[Stored data]
####
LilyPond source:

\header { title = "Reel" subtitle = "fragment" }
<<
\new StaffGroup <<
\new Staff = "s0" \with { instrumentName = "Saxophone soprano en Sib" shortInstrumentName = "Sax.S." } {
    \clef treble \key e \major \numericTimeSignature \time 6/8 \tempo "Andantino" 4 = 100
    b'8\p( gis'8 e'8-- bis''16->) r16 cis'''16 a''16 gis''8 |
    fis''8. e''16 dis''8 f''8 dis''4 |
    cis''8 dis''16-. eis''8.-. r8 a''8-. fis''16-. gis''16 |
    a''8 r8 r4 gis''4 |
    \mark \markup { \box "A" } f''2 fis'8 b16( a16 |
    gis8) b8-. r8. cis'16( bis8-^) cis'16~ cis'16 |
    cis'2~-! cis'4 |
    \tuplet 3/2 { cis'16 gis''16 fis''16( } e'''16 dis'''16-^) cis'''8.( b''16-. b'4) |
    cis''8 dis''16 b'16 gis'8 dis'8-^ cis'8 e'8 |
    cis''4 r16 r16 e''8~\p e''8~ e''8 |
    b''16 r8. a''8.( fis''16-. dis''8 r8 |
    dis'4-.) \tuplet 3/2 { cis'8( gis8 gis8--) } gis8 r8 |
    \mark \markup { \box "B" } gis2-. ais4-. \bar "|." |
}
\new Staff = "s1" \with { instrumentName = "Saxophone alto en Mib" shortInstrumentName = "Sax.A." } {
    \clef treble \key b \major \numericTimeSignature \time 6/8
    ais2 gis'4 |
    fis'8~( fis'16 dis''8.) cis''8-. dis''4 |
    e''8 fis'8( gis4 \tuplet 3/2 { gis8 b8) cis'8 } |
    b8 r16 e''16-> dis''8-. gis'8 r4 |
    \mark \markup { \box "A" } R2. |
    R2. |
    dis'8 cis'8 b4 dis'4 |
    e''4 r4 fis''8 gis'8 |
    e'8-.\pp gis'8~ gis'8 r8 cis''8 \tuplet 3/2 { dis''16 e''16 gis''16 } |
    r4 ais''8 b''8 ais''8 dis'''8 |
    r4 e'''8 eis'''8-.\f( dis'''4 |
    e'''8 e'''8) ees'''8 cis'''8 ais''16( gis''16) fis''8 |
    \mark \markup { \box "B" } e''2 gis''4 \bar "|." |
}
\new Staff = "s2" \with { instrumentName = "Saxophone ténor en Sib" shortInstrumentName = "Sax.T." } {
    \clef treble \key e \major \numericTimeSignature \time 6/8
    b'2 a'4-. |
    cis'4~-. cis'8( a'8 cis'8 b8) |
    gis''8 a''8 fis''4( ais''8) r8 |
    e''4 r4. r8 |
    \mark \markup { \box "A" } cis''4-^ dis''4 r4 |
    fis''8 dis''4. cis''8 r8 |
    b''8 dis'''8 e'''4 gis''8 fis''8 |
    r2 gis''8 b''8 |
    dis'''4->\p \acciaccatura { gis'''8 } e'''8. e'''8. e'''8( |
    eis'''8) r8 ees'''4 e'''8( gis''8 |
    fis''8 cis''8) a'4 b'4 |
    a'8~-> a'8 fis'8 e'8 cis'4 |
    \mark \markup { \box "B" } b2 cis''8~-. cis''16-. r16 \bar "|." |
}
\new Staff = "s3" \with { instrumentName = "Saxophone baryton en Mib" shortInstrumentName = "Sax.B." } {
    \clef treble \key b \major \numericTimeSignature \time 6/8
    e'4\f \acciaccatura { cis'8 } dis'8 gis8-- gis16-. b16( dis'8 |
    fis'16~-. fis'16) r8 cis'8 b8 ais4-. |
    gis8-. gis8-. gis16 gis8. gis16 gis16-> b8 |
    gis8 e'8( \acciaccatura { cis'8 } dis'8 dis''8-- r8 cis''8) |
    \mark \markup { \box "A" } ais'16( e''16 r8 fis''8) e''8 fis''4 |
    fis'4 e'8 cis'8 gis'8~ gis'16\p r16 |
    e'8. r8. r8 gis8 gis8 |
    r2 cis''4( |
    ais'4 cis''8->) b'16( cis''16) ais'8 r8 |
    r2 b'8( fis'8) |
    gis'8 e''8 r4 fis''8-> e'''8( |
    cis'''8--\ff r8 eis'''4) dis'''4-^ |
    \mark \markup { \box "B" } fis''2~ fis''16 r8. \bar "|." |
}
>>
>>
####
→ REQUIRED WORK
Please pull out every line of the material above that contains the string "acciaccatura".

→ COMPLETED TASK
    dis'''4->\p \acciaccatura { gis'''8 } e'''8. e'''8. e'''8( |
    e'4\f \acciaccatura { cis'8 } dis'8 gis8-- gis16-. b16( dis'8 |
    gis8 e'8( \acciaccatura { cis'8 } dis'8 dis''8-- r8 cis''8) |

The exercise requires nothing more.